▶ _DATA UNDER STUDY_

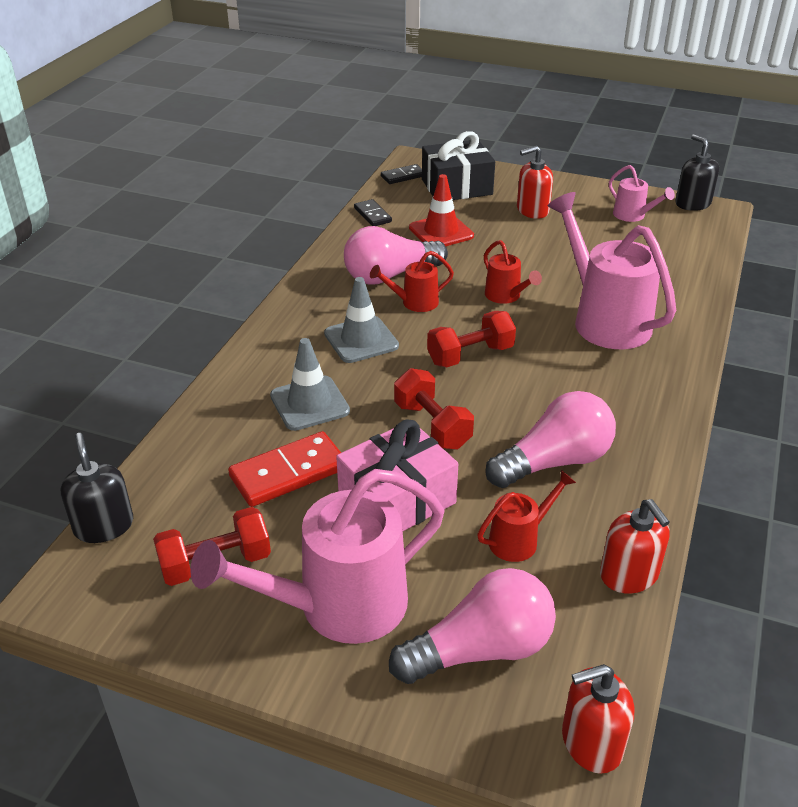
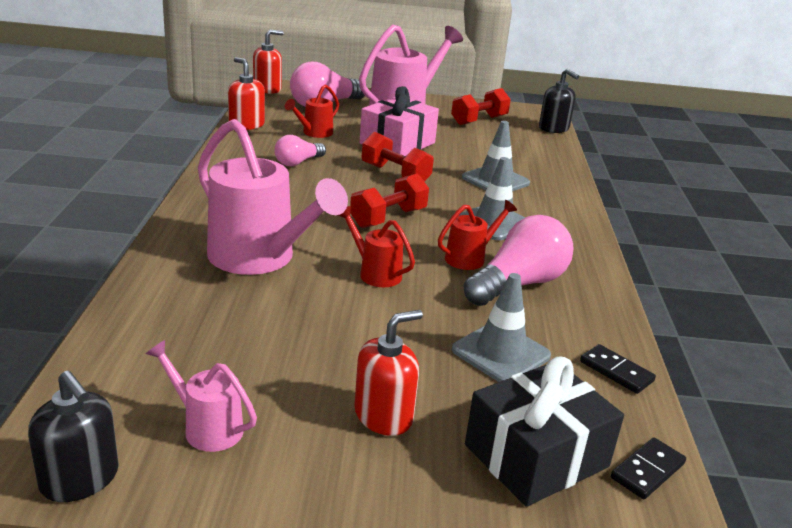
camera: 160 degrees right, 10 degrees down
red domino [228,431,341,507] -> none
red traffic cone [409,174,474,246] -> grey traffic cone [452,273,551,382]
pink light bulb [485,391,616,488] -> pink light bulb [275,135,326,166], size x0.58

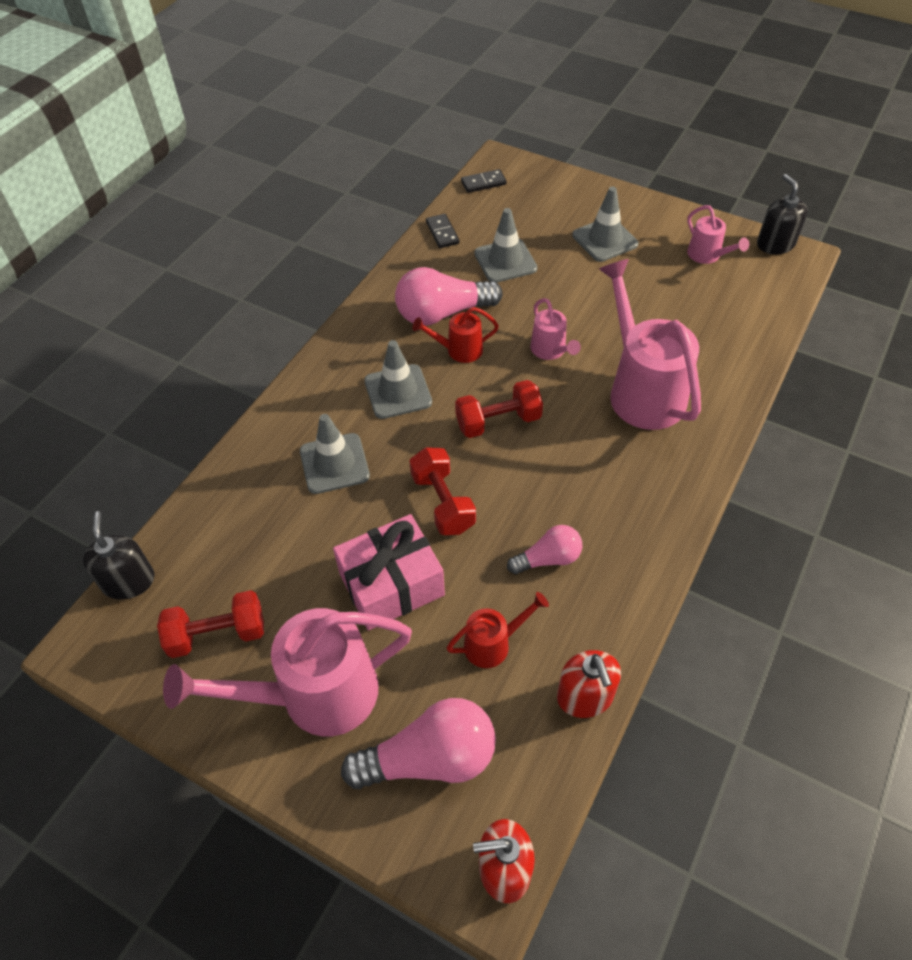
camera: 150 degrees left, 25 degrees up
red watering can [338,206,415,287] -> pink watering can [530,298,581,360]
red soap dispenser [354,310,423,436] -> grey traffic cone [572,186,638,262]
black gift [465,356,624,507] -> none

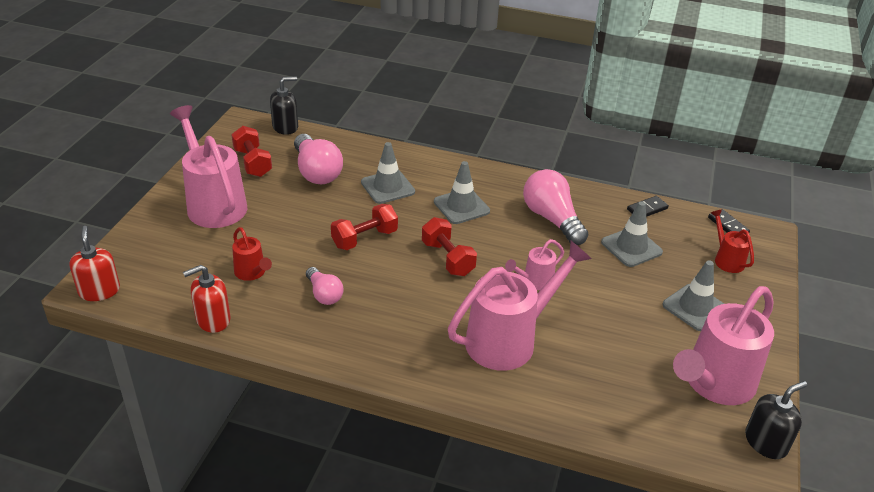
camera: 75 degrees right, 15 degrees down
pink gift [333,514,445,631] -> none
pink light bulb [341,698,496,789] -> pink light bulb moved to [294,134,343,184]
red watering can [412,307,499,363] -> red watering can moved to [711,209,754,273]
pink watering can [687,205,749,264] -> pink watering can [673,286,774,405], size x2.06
==
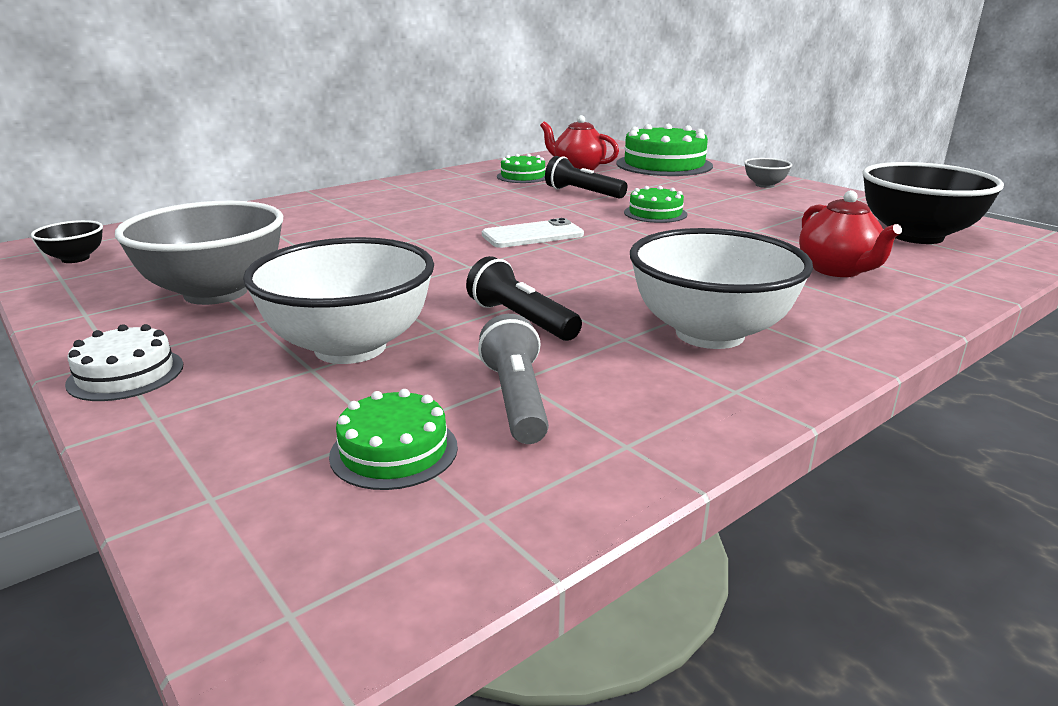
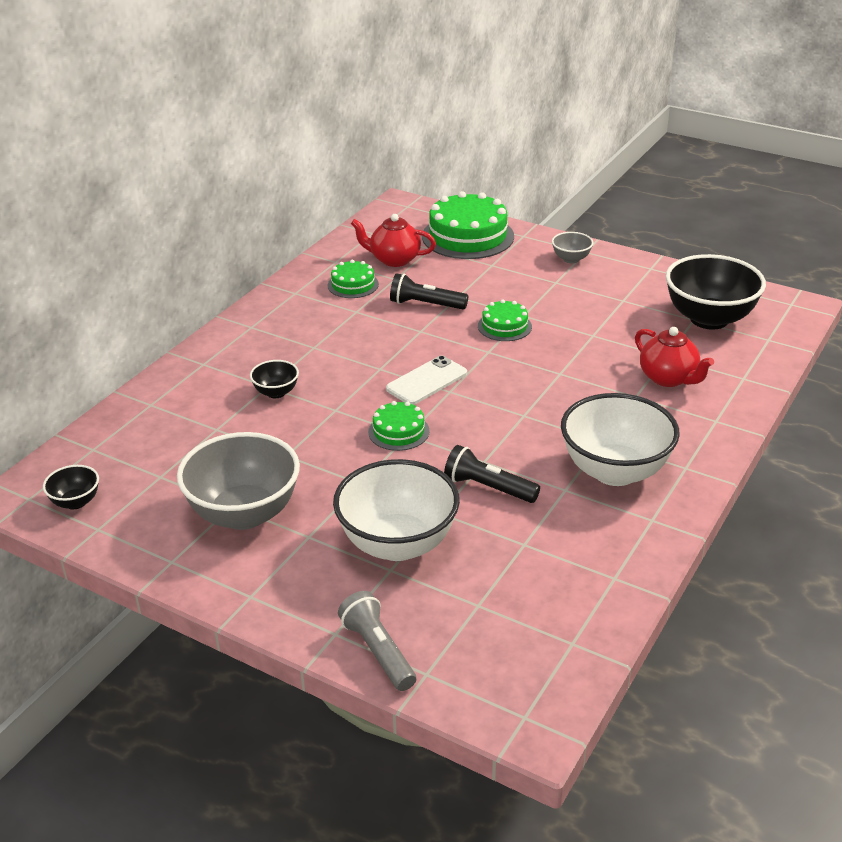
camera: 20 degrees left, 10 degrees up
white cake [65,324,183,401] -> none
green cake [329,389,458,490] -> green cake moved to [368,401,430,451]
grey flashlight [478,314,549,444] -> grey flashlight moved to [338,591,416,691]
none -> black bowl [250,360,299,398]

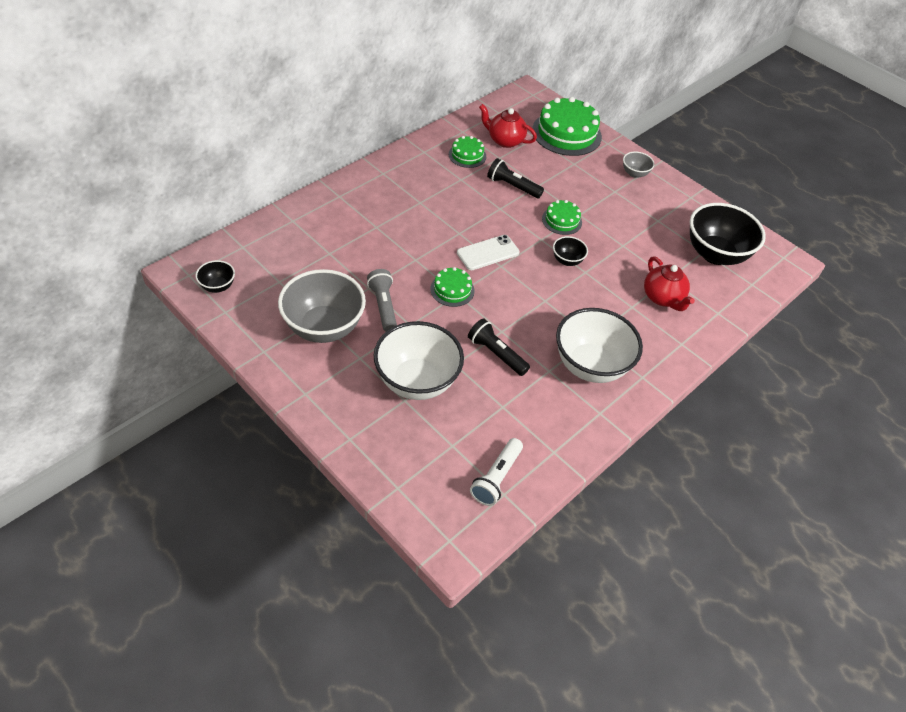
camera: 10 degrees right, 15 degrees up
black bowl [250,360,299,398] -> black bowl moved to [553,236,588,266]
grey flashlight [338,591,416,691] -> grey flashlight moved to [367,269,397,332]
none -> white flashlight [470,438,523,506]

▶ _WORK INSTRUCTIONS_
Leaving all pictures out, output exactly the lines of the material above from the line with "red soap dispenser" to the line with "pink watering can [687,205,749,264]", both included.

▶ _RESPONSE AREA_
red soap dispenser [354,310,423,436] -> grey traffic cone [572,186,638,262]
black gift [465,356,624,507] -> none

camera: 75 degrees right, 15 degrees down
pink gift [333,514,445,631] -> none
pink light bulb [341,698,496,789] -> pink light bulb moved to [294,134,343,184]
red watering can [412,307,499,363] -> red watering can moved to [711,209,754,273]
pink watering can [687,205,749,264] -> pink watering can [673,286,774,405], size x2.06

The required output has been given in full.